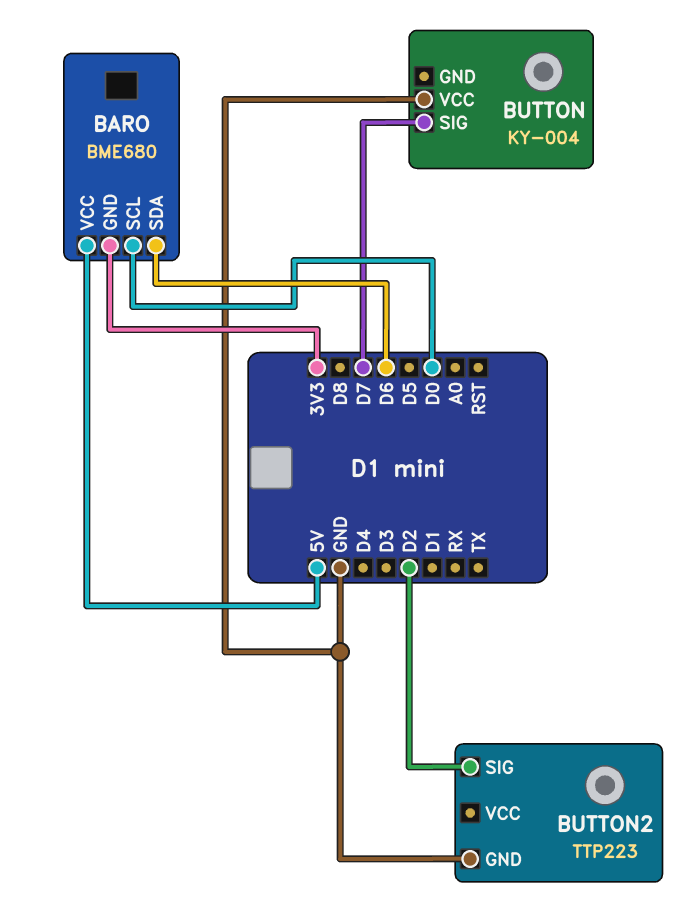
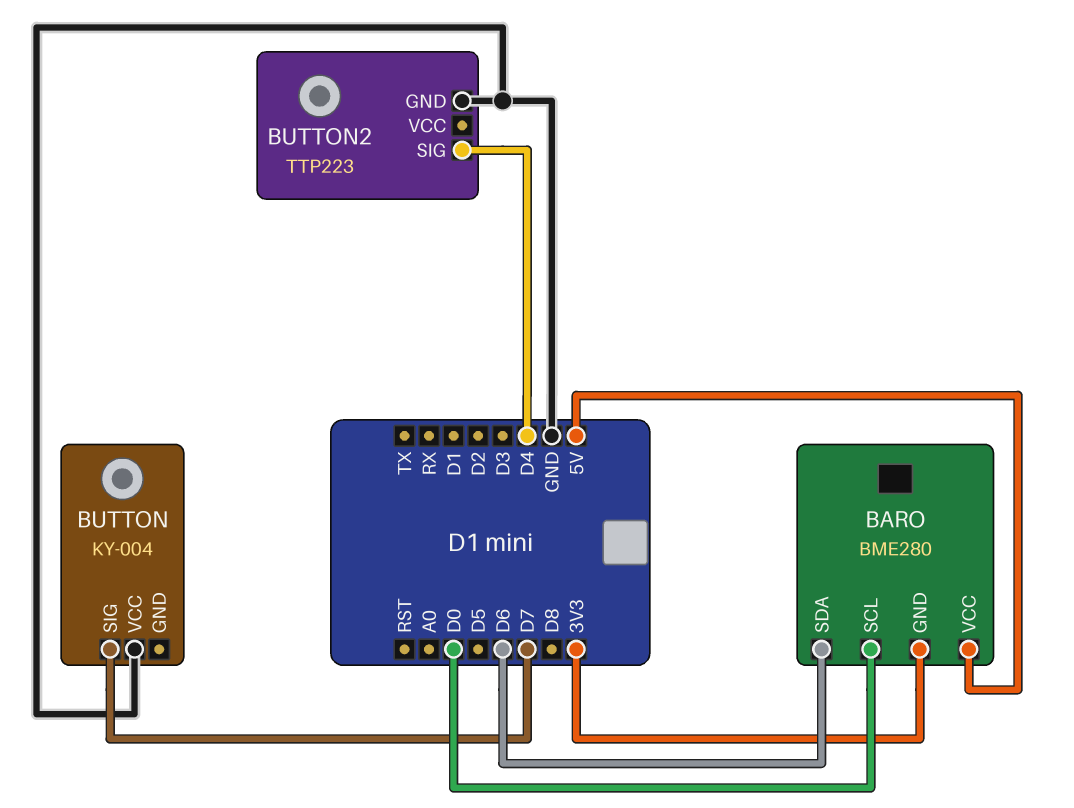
BARO: BME680 -> BME280
BUTTON2 pin SIG: D2 -> D4

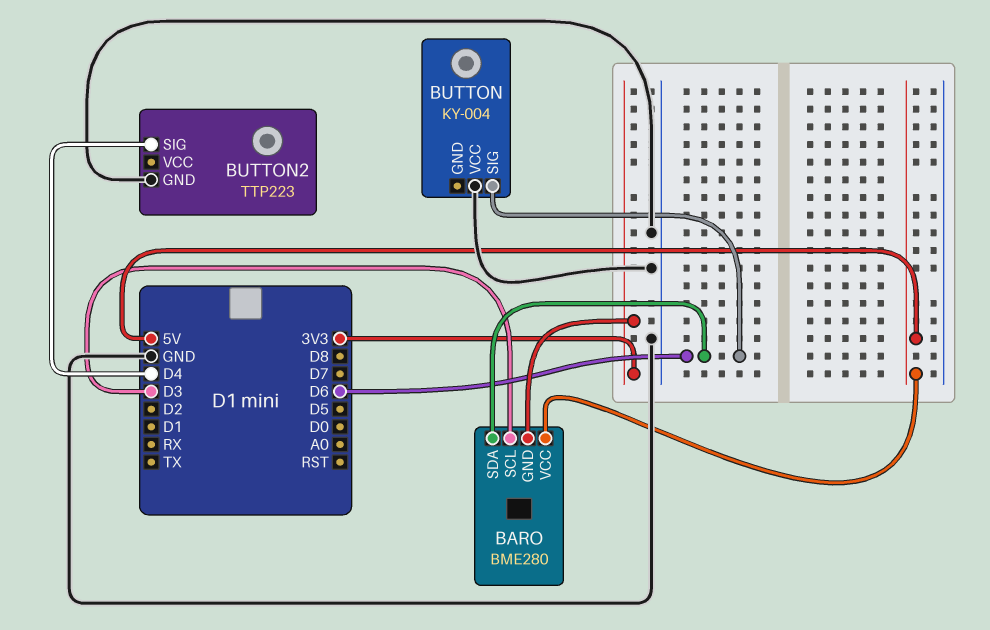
BARO pin SCL: D0 -> D3
BUTTON pin SIG: D7 -> D6

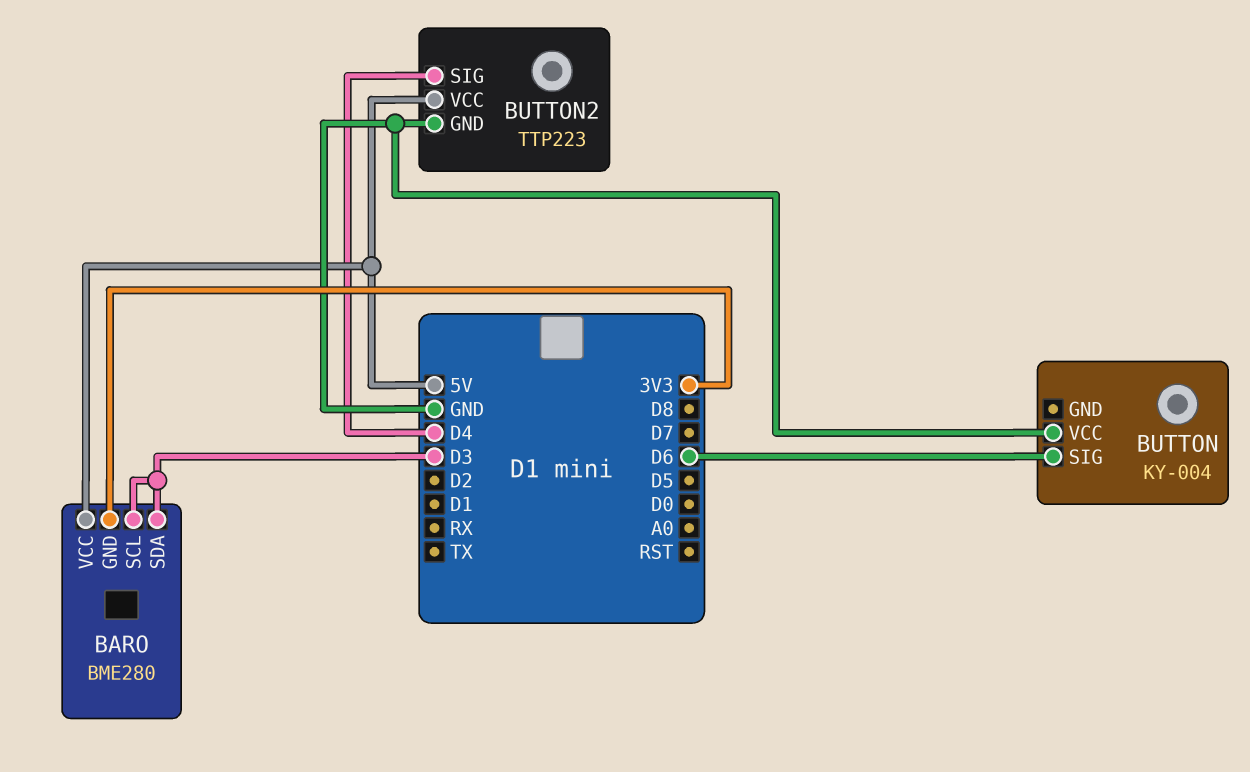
BARO pin SDA: D6 -> D3
BUTTON2 pin VCC: none -> 5V

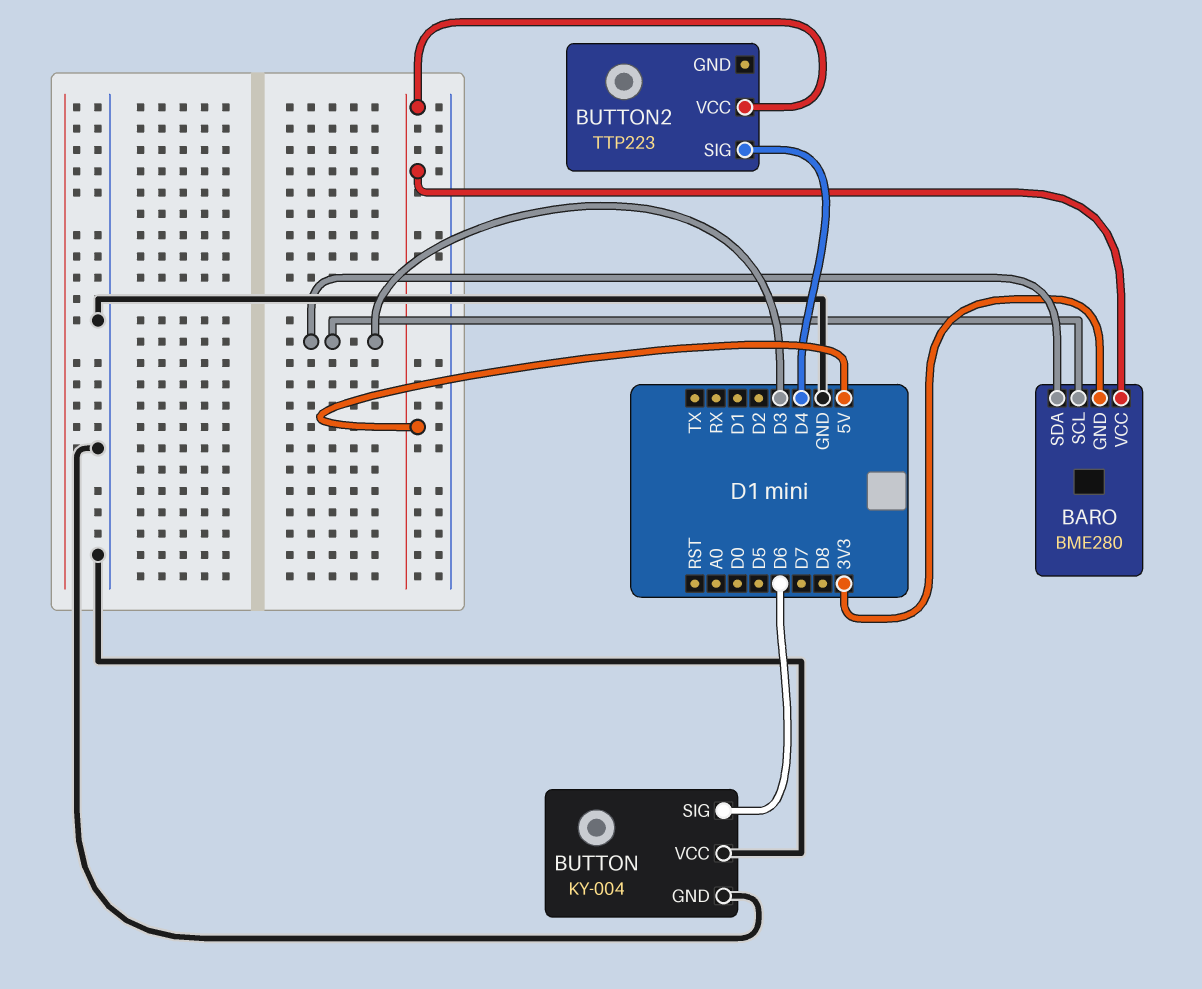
BUTTON pin GND: none -> GND
BUTTON2 pin GND: GND -> none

▶ _REQUIREMENT_
Everything in the preceding material must be transcribed exactly, except the images.

▶ _RESPONSE BELOW_
BARO: BME680 -> BME280
BUTTON2 pin SIG: D2 -> D4

BARO pin SCL: D0 -> D3
BUTTON pin SIG: D7 -> D6

BARO pin SDA: D6 -> D3
BUTTON2 pin VCC: none -> 5V

BUTTON pin GND: none -> GND
BUTTON2 pin GND: GND -> none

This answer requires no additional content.